TASK DESCRIPTION
Which lines run from the line containing "LED2 pin SIG: B9 -> B3" through the end of the records below? Reproduce them exactly, and nothing else.

[Entries taken from a collection]
***

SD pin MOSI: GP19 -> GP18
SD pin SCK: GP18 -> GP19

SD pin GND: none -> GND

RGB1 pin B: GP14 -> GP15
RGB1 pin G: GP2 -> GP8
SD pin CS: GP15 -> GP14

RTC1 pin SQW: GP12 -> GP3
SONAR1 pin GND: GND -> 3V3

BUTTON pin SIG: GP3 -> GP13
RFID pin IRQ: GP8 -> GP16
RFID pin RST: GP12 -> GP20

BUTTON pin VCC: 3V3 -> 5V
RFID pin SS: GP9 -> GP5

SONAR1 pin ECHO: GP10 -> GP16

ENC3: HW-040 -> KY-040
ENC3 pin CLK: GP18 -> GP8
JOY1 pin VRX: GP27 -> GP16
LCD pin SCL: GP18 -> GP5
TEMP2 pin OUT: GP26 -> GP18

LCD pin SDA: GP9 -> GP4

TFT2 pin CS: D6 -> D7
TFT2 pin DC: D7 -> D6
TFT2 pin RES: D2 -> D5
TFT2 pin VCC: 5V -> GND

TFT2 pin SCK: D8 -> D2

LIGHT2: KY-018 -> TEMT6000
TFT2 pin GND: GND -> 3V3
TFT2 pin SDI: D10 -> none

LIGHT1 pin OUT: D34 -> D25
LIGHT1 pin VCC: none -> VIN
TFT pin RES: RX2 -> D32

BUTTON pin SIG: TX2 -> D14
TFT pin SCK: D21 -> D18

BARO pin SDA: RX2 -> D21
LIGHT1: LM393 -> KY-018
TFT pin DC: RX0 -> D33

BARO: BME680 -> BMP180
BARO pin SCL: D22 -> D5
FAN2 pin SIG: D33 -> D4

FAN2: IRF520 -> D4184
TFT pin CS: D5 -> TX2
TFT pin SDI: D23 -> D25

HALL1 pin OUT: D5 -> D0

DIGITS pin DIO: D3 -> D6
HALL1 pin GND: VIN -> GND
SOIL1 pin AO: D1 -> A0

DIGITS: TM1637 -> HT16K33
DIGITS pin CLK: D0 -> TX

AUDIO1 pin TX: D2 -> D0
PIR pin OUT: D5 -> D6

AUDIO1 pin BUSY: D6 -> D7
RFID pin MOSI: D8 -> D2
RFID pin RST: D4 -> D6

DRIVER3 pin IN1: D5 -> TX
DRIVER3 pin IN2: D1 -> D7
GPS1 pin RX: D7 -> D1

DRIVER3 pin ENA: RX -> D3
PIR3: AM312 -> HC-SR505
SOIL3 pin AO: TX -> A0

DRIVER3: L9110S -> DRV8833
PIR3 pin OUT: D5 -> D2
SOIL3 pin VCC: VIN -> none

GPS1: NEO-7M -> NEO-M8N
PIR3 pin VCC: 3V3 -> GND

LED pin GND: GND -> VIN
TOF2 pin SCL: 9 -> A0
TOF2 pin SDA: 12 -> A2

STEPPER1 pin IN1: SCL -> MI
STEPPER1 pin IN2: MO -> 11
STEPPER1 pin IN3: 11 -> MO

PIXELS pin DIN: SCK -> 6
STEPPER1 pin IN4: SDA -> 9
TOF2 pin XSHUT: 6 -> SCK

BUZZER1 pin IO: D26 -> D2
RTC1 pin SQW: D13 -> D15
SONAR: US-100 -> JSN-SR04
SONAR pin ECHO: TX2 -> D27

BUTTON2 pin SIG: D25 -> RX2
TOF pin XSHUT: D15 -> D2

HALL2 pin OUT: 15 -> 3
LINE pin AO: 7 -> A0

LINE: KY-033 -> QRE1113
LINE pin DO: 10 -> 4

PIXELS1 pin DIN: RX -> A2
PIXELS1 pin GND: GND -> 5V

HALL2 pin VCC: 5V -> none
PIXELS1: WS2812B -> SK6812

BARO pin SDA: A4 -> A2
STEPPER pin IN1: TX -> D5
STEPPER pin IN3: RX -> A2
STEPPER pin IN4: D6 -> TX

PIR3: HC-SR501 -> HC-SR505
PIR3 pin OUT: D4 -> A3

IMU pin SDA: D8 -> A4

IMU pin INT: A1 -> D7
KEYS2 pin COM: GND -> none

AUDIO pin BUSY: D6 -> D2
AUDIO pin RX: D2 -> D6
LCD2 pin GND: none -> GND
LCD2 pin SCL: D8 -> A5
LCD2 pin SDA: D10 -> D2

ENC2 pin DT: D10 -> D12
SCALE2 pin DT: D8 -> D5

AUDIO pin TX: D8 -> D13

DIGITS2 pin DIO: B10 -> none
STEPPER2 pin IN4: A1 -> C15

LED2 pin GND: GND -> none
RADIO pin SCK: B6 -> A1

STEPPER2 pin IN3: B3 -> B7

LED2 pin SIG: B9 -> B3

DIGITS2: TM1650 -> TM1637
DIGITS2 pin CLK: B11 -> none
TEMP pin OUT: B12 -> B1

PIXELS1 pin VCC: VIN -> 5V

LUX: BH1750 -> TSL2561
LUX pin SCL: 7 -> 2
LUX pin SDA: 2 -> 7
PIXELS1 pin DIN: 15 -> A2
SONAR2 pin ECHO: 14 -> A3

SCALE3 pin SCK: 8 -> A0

***

OUTPUT BELOW
LED2 pin SIG: B9 -> B3

DIGITS2: TM1650 -> TM1637
DIGITS2 pin CLK: B11 -> none
TEMP pin OUT: B12 -> B1

PIXELS1 pin VCC: VIN -> 5V

LUX: BH1750 -> TSL2561
LUX pin SCL: 7 -> 2
LUX pin SDA: 2 -> 7
PIXELS1 pin DIN: 15 -> A2
SONAR2 pin ECHO: 14 -> A3

SCALE3 pin SCK: 8 -> A0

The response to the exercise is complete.